_Work to do_
Please copy the rows below word for word, from the first row up to and including the line with "green rectangle: moved 2 px left, 2 px down".

(Dataset excerpts)

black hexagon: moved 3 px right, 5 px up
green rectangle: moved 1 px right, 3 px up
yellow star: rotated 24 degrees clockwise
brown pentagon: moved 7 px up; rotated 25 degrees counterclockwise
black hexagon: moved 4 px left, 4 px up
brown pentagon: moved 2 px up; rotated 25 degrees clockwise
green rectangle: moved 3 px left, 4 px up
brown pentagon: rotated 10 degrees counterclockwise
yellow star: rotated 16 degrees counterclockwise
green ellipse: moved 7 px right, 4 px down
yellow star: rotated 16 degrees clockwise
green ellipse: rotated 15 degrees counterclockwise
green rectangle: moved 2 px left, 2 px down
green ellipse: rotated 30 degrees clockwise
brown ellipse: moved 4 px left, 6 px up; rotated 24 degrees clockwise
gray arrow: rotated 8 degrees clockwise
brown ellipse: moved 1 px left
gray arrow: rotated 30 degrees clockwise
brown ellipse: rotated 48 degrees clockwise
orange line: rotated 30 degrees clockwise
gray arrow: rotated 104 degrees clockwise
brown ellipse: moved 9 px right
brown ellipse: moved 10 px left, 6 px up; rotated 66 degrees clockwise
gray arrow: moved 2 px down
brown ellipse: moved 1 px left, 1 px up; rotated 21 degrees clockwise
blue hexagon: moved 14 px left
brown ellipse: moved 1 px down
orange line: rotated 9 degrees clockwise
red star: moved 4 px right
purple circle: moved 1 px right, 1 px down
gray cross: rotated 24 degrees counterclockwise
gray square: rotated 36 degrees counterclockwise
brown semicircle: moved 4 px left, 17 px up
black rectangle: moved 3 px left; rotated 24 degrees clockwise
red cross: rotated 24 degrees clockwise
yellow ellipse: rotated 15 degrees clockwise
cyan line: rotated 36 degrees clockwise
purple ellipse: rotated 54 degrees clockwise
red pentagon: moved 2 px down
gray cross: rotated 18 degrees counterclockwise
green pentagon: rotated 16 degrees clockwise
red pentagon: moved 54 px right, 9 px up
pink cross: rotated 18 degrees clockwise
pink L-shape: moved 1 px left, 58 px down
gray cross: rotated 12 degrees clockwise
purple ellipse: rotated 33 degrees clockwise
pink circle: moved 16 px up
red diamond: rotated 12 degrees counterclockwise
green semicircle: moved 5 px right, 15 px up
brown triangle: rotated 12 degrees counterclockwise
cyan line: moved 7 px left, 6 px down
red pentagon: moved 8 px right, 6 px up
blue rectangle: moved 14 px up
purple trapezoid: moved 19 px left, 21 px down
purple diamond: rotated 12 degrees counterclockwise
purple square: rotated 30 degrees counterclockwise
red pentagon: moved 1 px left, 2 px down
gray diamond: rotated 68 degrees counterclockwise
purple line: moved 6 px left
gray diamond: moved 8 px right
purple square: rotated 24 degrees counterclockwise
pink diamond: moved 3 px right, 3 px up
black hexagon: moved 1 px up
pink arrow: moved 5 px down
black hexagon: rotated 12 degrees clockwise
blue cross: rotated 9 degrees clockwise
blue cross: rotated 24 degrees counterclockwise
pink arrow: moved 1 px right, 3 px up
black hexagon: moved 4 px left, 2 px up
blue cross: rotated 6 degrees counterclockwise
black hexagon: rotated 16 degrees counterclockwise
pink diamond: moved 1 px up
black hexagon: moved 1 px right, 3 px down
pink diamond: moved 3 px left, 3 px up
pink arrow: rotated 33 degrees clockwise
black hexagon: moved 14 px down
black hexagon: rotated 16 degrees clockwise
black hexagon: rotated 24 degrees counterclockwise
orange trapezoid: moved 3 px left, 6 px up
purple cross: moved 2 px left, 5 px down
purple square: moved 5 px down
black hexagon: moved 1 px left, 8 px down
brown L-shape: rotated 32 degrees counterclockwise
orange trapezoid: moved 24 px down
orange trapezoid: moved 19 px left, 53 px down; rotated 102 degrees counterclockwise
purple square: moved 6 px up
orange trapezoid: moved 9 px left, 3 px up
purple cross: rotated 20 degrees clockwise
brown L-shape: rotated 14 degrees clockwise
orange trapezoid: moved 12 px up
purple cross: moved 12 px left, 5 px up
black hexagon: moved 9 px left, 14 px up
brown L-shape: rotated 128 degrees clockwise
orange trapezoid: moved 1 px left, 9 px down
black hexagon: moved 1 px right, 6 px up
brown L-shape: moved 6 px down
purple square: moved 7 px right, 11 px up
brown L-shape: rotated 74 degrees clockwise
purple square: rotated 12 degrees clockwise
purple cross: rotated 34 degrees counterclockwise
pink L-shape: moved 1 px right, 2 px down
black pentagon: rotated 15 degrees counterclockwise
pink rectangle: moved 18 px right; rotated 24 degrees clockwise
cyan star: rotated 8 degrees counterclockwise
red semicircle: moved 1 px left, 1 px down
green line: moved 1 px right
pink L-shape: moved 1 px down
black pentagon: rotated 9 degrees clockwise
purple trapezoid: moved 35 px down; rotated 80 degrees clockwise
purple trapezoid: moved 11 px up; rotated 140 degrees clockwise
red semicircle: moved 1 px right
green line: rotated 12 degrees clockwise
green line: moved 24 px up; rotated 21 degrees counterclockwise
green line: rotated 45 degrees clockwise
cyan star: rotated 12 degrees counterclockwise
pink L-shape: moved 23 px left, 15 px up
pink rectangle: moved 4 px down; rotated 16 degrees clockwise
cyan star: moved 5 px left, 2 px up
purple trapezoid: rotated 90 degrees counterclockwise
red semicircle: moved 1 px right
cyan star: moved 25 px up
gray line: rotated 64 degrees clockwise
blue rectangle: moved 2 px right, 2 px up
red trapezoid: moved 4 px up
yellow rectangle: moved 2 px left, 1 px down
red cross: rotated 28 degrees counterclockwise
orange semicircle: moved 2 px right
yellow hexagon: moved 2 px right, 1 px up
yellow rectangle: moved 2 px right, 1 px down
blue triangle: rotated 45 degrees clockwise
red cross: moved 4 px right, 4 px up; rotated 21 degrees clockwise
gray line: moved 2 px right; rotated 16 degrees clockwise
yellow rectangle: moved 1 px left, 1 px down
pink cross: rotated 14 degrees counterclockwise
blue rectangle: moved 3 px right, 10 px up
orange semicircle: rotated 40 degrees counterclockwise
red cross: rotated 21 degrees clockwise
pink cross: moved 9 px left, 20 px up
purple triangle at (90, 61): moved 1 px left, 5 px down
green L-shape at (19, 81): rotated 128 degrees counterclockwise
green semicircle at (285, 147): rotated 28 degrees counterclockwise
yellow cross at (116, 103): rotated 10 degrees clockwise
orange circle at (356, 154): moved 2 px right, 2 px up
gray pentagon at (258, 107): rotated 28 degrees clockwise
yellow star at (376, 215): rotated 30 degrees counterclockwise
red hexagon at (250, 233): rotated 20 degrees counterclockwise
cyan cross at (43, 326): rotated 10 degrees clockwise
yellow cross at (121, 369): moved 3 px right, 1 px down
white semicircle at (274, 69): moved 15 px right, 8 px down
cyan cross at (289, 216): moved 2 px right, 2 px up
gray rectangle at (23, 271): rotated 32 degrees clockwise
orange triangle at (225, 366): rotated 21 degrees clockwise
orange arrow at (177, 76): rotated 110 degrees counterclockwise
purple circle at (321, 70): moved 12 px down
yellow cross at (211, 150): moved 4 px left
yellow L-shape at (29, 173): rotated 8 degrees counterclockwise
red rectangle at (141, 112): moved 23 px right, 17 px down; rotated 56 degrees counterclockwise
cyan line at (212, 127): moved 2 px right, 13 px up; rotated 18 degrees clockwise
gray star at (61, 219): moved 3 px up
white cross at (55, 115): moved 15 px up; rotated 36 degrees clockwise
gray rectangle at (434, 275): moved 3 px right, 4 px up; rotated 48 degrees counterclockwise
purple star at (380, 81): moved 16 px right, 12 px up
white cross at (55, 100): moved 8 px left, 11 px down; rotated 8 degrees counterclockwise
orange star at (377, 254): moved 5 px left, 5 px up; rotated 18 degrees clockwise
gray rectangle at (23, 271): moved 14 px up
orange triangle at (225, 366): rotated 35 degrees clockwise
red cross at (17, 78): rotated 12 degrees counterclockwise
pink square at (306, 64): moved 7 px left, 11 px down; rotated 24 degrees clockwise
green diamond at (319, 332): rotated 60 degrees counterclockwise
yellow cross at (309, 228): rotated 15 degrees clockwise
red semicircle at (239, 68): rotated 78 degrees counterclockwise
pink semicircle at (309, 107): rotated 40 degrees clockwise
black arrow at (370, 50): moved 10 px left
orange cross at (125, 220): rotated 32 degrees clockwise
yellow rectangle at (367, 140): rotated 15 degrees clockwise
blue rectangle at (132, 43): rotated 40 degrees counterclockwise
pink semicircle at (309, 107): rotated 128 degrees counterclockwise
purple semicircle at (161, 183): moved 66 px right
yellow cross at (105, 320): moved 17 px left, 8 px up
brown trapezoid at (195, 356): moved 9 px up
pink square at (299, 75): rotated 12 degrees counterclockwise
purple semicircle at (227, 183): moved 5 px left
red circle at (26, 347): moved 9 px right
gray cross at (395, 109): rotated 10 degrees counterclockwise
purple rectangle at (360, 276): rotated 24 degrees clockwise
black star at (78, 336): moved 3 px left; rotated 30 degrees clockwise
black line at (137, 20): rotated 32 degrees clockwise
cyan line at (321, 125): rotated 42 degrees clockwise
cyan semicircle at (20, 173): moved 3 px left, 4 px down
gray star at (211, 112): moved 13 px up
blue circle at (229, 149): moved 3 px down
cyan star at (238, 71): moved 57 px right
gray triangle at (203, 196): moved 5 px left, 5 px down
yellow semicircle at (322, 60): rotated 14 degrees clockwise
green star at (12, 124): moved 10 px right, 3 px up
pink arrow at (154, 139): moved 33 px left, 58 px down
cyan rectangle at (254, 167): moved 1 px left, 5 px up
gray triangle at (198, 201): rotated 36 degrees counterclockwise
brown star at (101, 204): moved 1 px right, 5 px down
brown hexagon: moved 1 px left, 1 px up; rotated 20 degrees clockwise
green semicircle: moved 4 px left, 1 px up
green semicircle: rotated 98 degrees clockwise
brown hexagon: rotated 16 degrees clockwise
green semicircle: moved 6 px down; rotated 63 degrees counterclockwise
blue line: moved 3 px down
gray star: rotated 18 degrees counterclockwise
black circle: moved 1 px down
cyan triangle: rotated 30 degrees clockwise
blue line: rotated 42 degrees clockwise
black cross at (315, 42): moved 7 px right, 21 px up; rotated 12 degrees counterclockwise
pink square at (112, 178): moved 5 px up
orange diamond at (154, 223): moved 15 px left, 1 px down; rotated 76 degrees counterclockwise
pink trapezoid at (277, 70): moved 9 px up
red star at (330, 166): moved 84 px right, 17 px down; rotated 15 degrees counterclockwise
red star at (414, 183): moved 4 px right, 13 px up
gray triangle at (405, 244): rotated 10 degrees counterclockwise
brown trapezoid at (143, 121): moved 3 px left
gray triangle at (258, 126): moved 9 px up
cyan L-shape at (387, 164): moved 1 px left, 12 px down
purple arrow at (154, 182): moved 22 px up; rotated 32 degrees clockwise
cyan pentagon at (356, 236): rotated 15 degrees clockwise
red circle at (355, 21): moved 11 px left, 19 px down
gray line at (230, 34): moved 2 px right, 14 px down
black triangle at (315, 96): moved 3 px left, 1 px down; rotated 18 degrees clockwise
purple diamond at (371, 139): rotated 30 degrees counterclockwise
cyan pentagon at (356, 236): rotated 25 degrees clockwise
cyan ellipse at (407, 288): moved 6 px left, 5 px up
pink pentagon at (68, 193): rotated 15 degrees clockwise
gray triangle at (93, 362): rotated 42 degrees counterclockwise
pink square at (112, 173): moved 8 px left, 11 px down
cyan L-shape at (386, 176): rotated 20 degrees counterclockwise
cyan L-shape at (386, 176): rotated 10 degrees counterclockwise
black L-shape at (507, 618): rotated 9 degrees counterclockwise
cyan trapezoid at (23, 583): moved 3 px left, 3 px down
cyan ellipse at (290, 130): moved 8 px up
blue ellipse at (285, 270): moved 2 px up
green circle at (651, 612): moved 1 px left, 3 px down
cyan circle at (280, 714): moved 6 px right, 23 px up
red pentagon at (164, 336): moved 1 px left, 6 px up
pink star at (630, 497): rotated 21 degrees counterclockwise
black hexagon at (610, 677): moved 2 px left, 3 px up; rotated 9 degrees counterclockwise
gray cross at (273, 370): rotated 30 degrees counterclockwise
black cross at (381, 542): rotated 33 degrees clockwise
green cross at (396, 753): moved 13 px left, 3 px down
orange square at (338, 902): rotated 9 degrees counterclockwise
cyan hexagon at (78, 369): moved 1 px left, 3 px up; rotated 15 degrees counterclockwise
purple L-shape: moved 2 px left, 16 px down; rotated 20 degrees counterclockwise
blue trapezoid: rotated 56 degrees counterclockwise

_Written answer_
black hexagon: moved 3 px right, 5 px up
green rectangle: moved 1 px right, 3 px up
yellow star: rotated 24 degrees clockwise
brown pentagon: moved 7 px up; rotated 25 degrees counterclockwise
black hexagon: moved 4 px left, 4 px up
brown pentagon: moved 2 px up; rotated 25 degrees clockwise
green rectangle: moved 3 px left, 4 px up
brown pentagon: rotated 10 degrees counterclockwise
yellow star: rotated 16 degrees counterclockwise
green ellipse: moved 7 px right, 4 px down
yellow star: rotated 16 degrees clockwise
green ellipse: rotated 15 degrees counterclockwise
green rectangle: moved 2 px left, 2 px down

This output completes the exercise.